▶ How to complete this task: Only lines holding the word "rectangle" are wanted from the records; copy all of them.

▶ Data records:
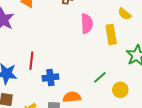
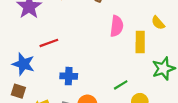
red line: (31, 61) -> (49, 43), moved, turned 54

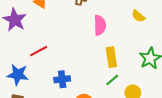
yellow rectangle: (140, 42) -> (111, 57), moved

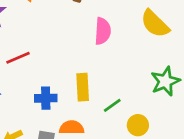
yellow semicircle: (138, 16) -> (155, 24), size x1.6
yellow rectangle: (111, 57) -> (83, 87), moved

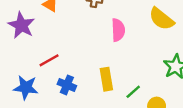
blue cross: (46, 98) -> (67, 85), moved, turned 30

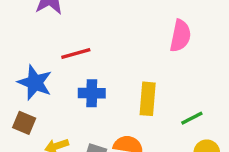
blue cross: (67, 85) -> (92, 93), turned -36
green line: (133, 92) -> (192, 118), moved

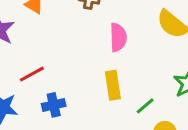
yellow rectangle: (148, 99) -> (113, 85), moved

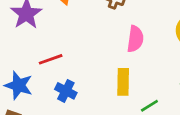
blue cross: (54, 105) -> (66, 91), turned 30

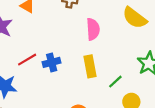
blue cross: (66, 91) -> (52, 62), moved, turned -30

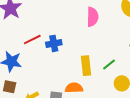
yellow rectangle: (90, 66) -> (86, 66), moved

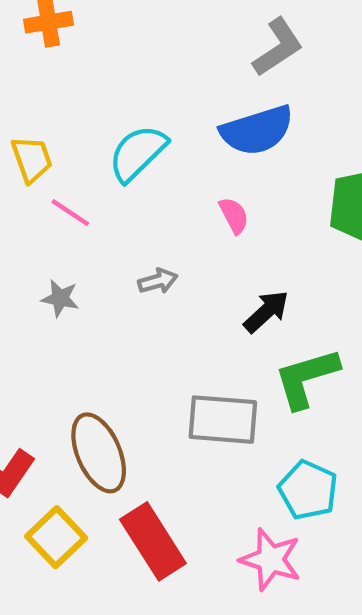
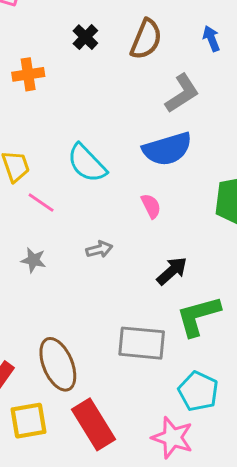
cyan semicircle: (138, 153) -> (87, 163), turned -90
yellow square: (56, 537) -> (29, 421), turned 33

▶ Solution to this task:
yellow rectangle: (140, 42) -> (111, 57), moved
yellow rectangle: (111, 57) -> (83, 87), moved
yellow rectangle: (148, 99) -> (113, 85), moved
yellow rectangle: (90, 66) -> (86, 66), moved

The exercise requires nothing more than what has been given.